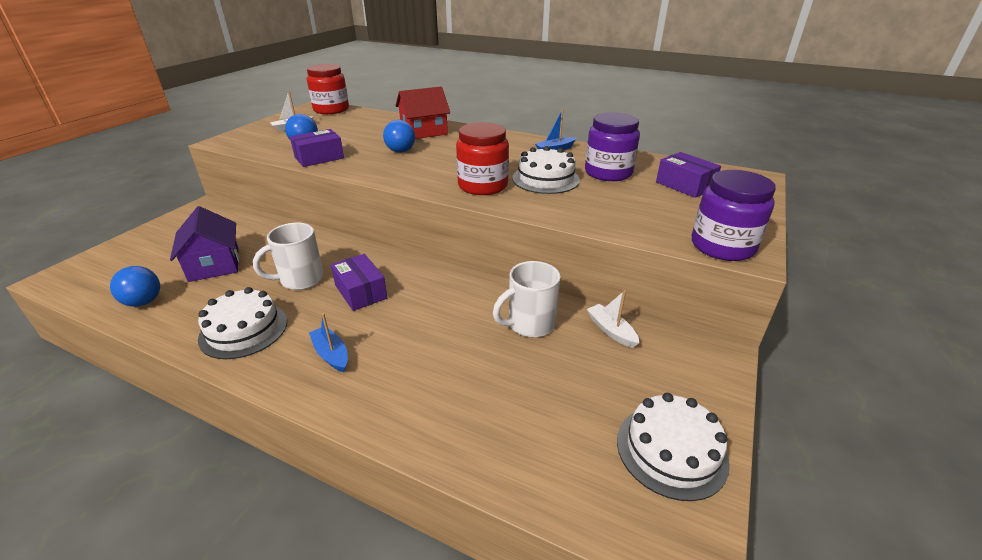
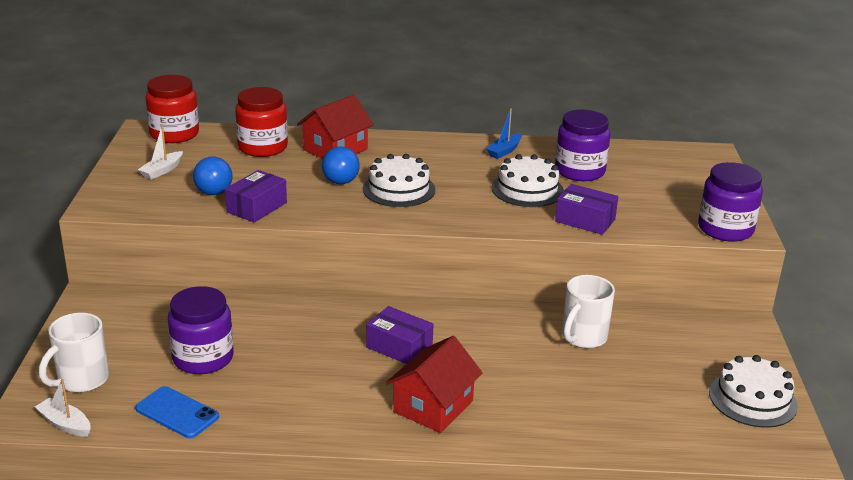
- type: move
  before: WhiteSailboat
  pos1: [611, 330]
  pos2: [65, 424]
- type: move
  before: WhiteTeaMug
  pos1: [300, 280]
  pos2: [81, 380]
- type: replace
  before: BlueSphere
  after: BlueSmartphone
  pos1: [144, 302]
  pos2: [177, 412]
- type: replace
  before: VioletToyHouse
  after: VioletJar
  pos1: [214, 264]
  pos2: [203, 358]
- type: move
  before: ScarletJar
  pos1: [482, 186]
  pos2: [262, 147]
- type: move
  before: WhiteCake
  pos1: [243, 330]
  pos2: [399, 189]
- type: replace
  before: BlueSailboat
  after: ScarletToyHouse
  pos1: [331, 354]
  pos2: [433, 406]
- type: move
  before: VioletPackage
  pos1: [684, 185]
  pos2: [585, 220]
____________
| What is expected |
Where a line of the records has the string "after", return that line.

| Solution |
  after: BlueSmartphone
  after: VioletJar
  after: ScarletToyHouse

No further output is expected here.